* [SUPPLIED DATA]:
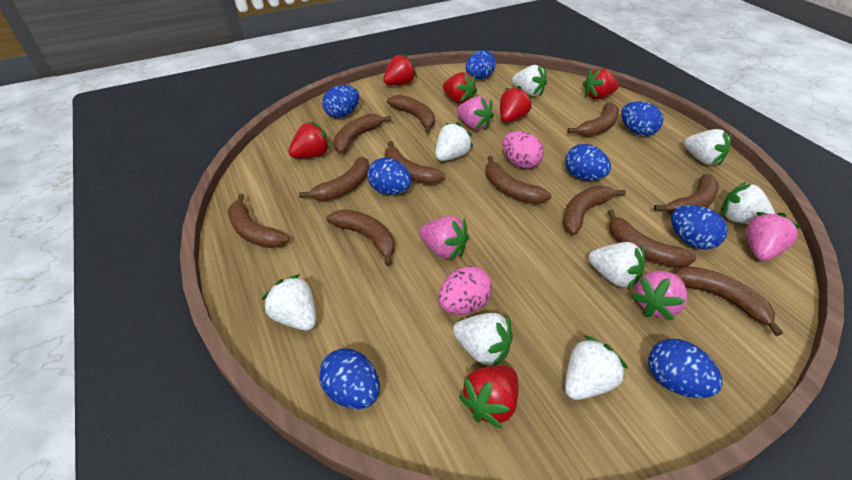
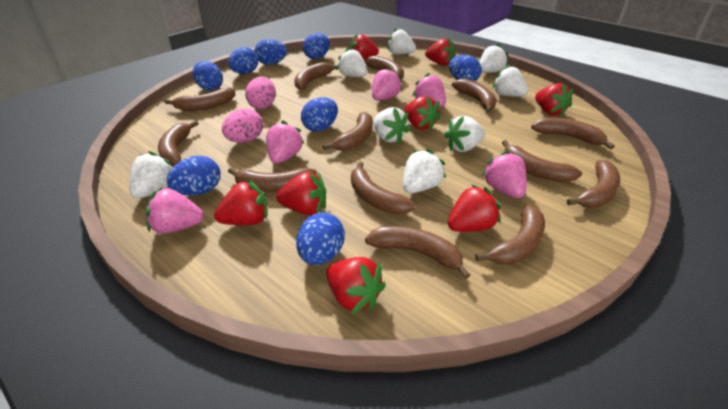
brown banana: 12 -> 13
pink strawberry: 4 -> 5
red strawberry: 6 -> 8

* [WORK ITEM]: Copy out the data exactly and keep the pictures out.

* [TASK ANSWER]:
brown banana: 12 -> 13
pink strawberry: 4 -> 5
red strawberry: 6 -> 8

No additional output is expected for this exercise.